* [EXERCISE BRIEF]
Reproduce the records verbatim, starting at the line that contains "Question: How did" and ending at the line that contains "Find the location of a particular element. free", both lines included. Omit the pictures from your answer.

■ ■ ■ ■ ■

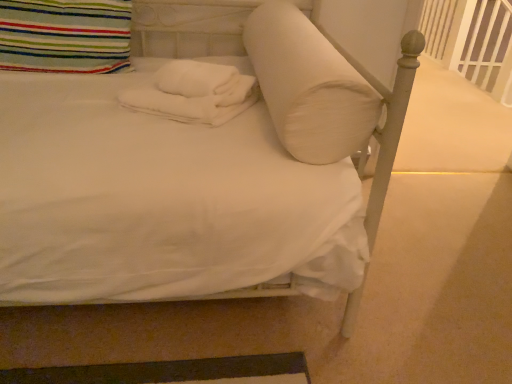
Question: Do you think white plastic balustrade at upper right is within white soft pillow at center, the second pillow when ordered from left to right, or outside of it?

Choices:
 (A) outside
 (B) inside

Answer: (A)

Question: From the image's perspective, is white plastic balustrade at upper right located above or below white soft pillow at center, which is counted as the first pillow, starting from the right?

Choices:
 (A) above
 (B) below

Answer: (A)

Question: Which is nearer to the white soft towels at center?

Choices:
 (A) white plastic balustrade at upper right
 (B) striped fabric pillow at upper left, the first pillow in the left-to-right sequence
 (C) white soft pillow at center, which is counted as the first pillow, starting from the right

Answer: (C)

Question: Which object is the closest to the white soft pillow at center, the second pillow when ordered from left to right?

Choices:
 (A) white soft towels at center
 (B) white plastic balustrade at upper right
 (C) striped fabric pillow at upper left, the 2th pillow positioned from the right

Answer: (A)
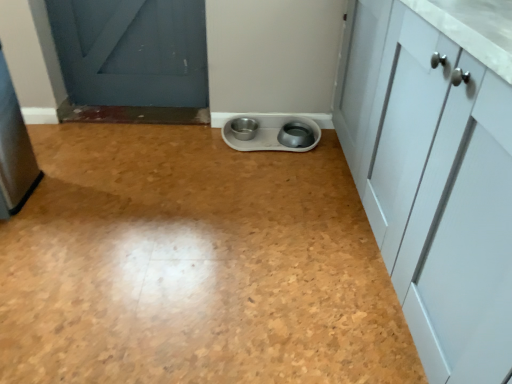
I want to click on unoccupied region to the right of brushed metal refrigerator at left, marked as the second appliance in a right-to-left arrangement, so click(x=63, y=193).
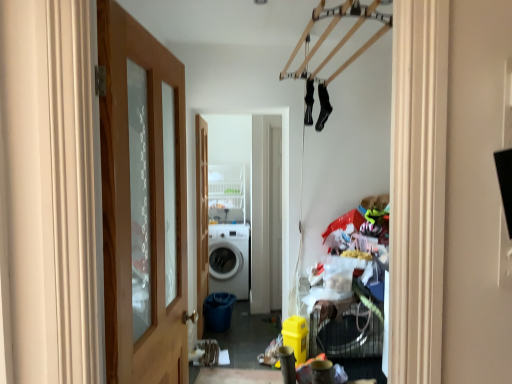
Question: Is white matte washing machine at center outside of wooden door at center, arranged as the 1th door when viewed from the left?

Choices:
 (A) no
 (B) yes

Answer: (B)

Question: Can you confirm if white matte washing machine at center is shorter than wooden door at center, arranged as the 1th door when viewed from the left?

Choices:
 (A) no
 (B) yes

Answer: (B)

Question: Is white matte washing machine at center further to the viewer compared to wooden door at center, the second door in the right-to-left sequence?

Choices:
 (A) no
 (B) yes

Answer: (B)

Question: From a real-world perspective, is white matte washing machine at center over wooden door at center, which is the second door in front-to-back order?

Choices:
 (A) yes
 (B) no

Answer: (B)

Question: Does white matte washing machine at center appear on the right side of wooden door at center, arranged as the 1th door when viewed from the left?

Choices:
 (A) yes
 (B) no

Answer: (A)

Question: From the image's perspective, is wooden door at center, the second door in the right-to-left sequence, located above or below black fabric socks at upper center, which ranks as the 1th clothing in right-to-left order?

Choices:
 (A) above
 (B) below

Answer: (B)

Question: Does point (198, 182) appear closer or farther from the camera than point (318, 87)?

Choices:
 (A) closer
 (B) farther

Answer: (B)

Question: Considering the positions of wooden door at center, acting as the first door starting from the back, and black fabric socks at upper center, which ranks as the 1th clothing in right-to-left order, in the image, is wooden door at center, acting as the first door starting from the back, bigger or smaller than black fabric socks at upper center, which ranks as the 1th clothing in right-to-left order,?

Choices:
 (A) small
 (B) big

Answer: (B)

Question: Relative to black fabric socks at upper center, which ranks as the 1th clothing in right-to-left order, is wooden door at center, arranged as the 1th door when viewed from the left, in front or behind?

Choices:
 (A) front
 (B) behind

Answer: (B)

Question: Relative to wooden door at left, which appears as the first door when viewed from the front, is wooden door at center, the second door in the right-to-left sequence, in front or behind?

Choices:
 (A) behind
 (B) front

Answer: (A)

Question: Is wooden door at center, the second door in the right-to-left sequence, bigger or smaller than wooden door at left, the first door when ordered from right to left?

Choices:
 (A) small
 (B) big

Answer: (B)

Question: Is wooden door at center, which is the second door in front-to-back order, situated inside wooden door at left, acting as the second door starting from the left, or outside?

Choices:
 (A) inside
 (B) outside

Answer: (B)

Question: Visually, is wooden door at center, which is the second door in front-to-back order, positioned to the left or to the right of wooden door at left, which is the 2th door from back to front?

Choices:
 (A) right
 (B) left

Answer: (B)

Question: From a real-world perspective, is black fabric socks at upper center, which is counted as the 2th clothing, starting from the left, physically located above or below white matte washing machine at center?

Choices:
 (A) below
 (B) above

Answer: (B)

Question: Considering the positions of point (320, 110) and point (214, 263), is point (320, 110) closer or farther from the camera than point (214, 263)?

Choices:
 (A) closer
 (B) farther

Answer: (A)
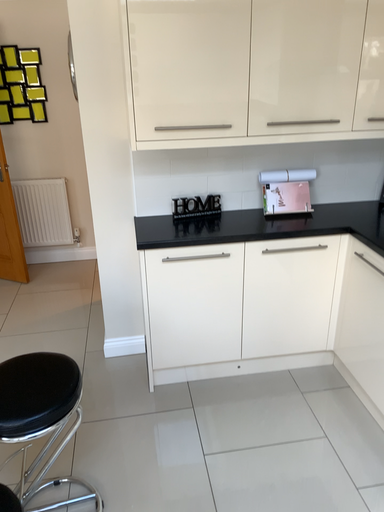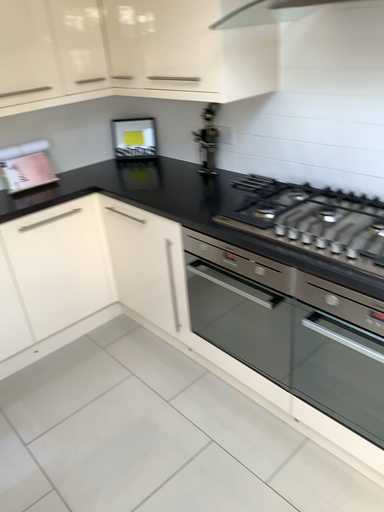
Question: How did the camera likely rotate when shooting the video?

Choices:
 (A) rotated left
 (B) rotated right

Answer: (B)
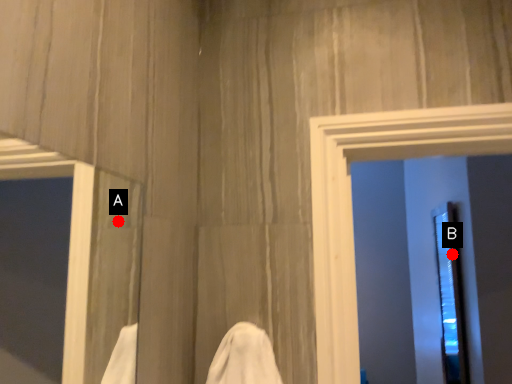
Question: Two points are circled on the image, labeled by A and B beside each circle. Which point is further to the camera?

Choices:
 (A) A is further
 (B) B is further

Answer: (B)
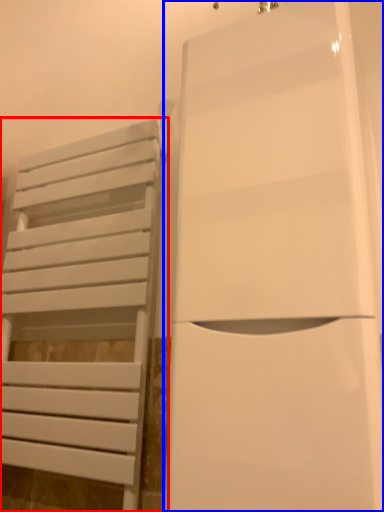
Question: Which point is closer to the camera, furniture (highlighted by a red box) or door (highlighted by a blue box)?

Choices:
 (A) furniture
 (B) door

Answer: (B)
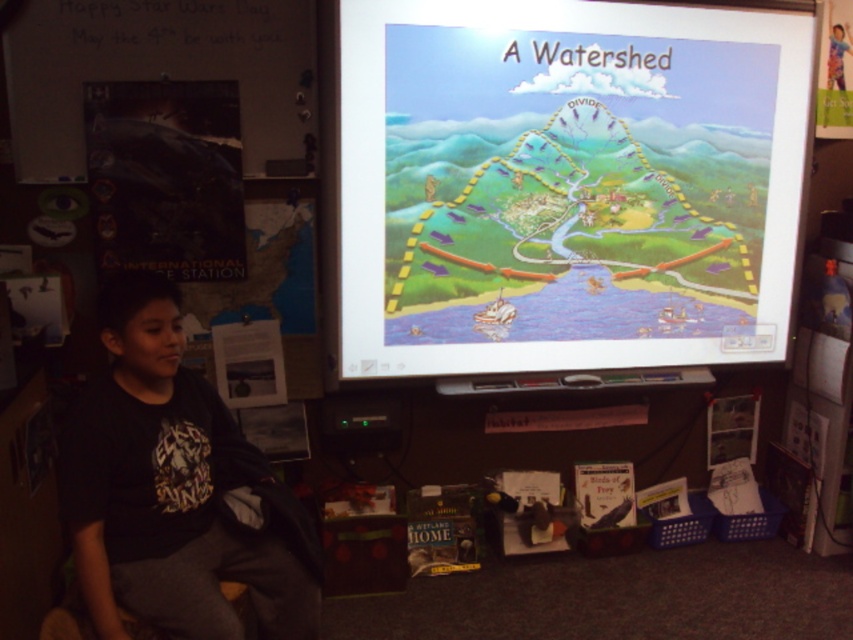
Measure the distance between cartoon map at upper center and camera.

cartoon map at upper center and camera are 7.76 feet apart from each other.

Which of these two, cartoon map at upper center or black cotton shirt at lower left, stands taller?

cartoon map at upper center

Find the location of a particular element. The height and width of the screenshot is (640, 853). cartoon map at upper center is located at coordinates (567, 182).

The image size is (853, 640). Find the location of `cartoon map at upper center`. cartoon map at upper center is located at coordinates (567, 182).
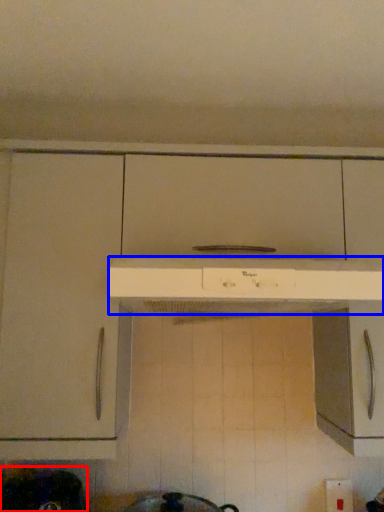
Question: Which of the following is the farthest to the observer, appliance (highlighted by a red box) or home appliance (highlighted by a blue box)?

Choices:
 (A) appliance
 (B) home appliance

Answer: (A)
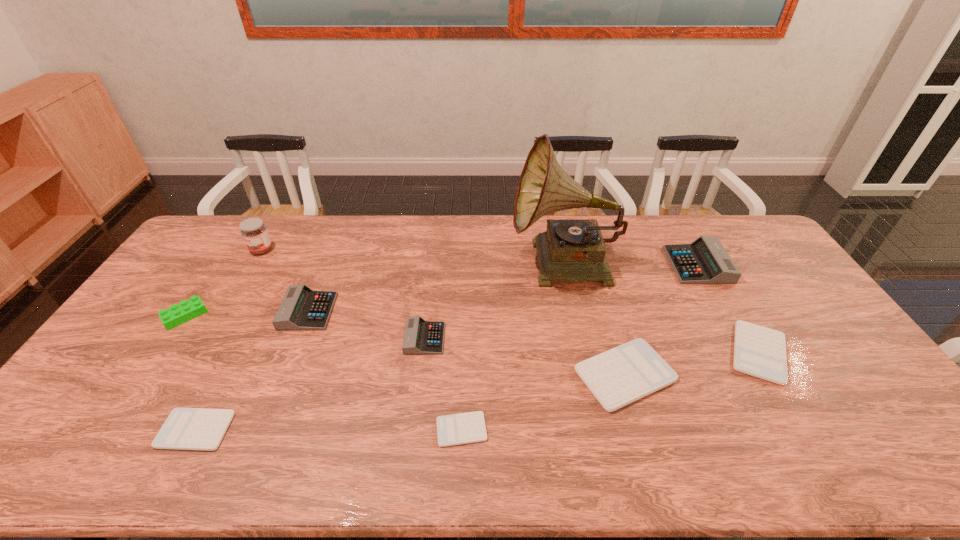
Find the location of a particular element. free location located from the horn of the tallest object is located at coordinates (447, 266).

Image resolution: width=960 pixels, height=540 pixels. Identify the location of vacant space located 0.330m from the horn of the tallest object. (415, 266).

Locate an element on the screen. The height and width of the screenshot is (540, 960). vacant region located on the left of the red jam is located at coordinates (226, 250).

At what (x,y) coordinates should I click in order to perform the action: click on free space located 0.110m on the right of the tallest calculator. Please return your answer as a coordinate pair (x, y). The image size is (960, 540). Looking at the image, I should click on [756, 265].

The width and height of the screenshot is (960, 540). Find the location of `free region located 0.140m on the back of the leftmost gray calculator`. free region located 0.140m on the back of the leftmost gray calculator is located at coordinates (326, 266).

Locate an element on the screen. Image resolution: width=960 pixels, height=540 pixels. vacant space located on the right of the leftmost object is located at coordinates (252, 316).

Image resolution: width=960 pixels, height=540 pixels. In order to click on vacant region located on the right of the sixth tallest object in this screenshot , I will do `click(519, 339)`.

This screenshot has width=960, height=540. Identify the location of vacant area situated 0.080m on the front of the third calculator from right to left. (645, 444).

Image resolution: width=960 pixels, height=540 pixels. What are the coordinates of `free point located 0.080m on the left of the eighth tallest object` in the screenshot? It's located at (696, 353).

The width and height of the screenshot is (960, 540). I want to click on vacant space located on the left of the ninth tallest object, so click(47, 430).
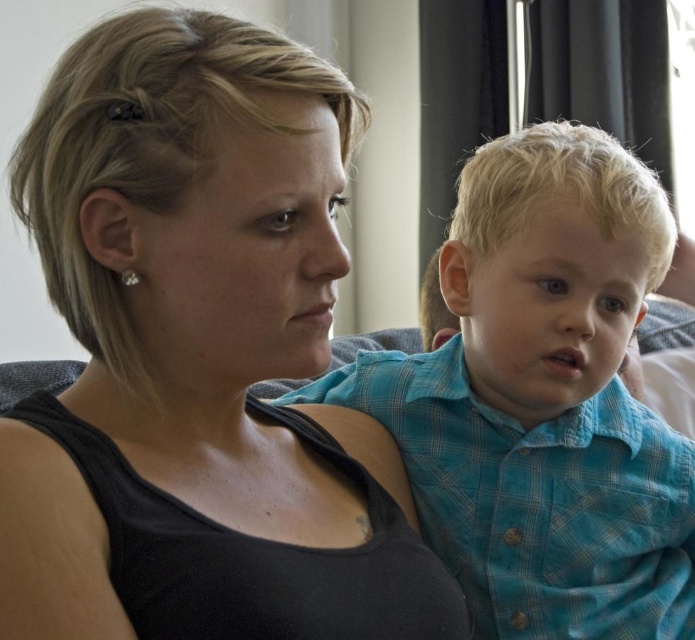
You are a photographer setting up for a portrait. You notice two subjects wearing the black matte tank top at center and the blue plaid shirt at center. Which clothing item is shorter in height?

The black matte tank top at center has a lesser height compared to the blue plaid shirt at center, so the black matte tank top at center is shorter in height.

You are standing in the room and want to reach the point marked at coordinates (188, 586). If you can stretch your arm 20 inches forward, will you be able to touch that point?

The distance of point (188, 586) from viewer is 21.71 inches, so stretching your arm 20 inches forward won not be enough to reach it.

You are a photographer setting up a shoot in this scene. You need to place a light source to the right of both the black matte tank top at center and the blue plaid shirt at center. Is this possible given their positions?

The black matte tank top at center is to the left of the blue plaid shirt at center, so placing a light source to the right of both would be possible as long as it is positioned to the right side of the blue plaid shirt at center.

■ ■ ■ ■ ■

* [RESULT OF THE EXERCISE]
Question: How did the camera likely rotate when shooting the video?

Choices:
 (A) rotated left
 (B) rotated right

Answer: (B)
Question: Two points are circled on the image, labeled by A and B beside each circle. Which point is further to the camera?

Choices:
 (A) A is further
 (B) B is further

Answer: (B)
Question: Which point is closer to the camera, furniture (highlighted by a red box) or door (highlighted by a blue box)?

Choices:
 (A) furniture
 (B) door

Answer: (B)
Measure the distance between cartoon map at upper center and camera.

cartoon map at upper center and camera are 7.76 feet apart from each other.

Which of these two, cartoon map at upper center or black cotton shirt at lower left, stands taller?

cartoon map at upper center

Find the location of a particular element. The height and width of the screenshot is (640, 853). cartoon map at upper center is located at coordinates (567, 182).

The image size is (853, 640). Find the location of `cartoon map at upper center`. cartoon map at upper center is located at coordinates (567, 182).
Question: Which of the following is the farthest to the observer, appliance (highlighted by a red box) or home appliance (highlighted by a blue box)?

Choices:
 (A) appliance
 (B) home appliance

Answer: (A)
Find the location of a particular element. free location located from the horn of the tallest object is located at coordinates (447, 266).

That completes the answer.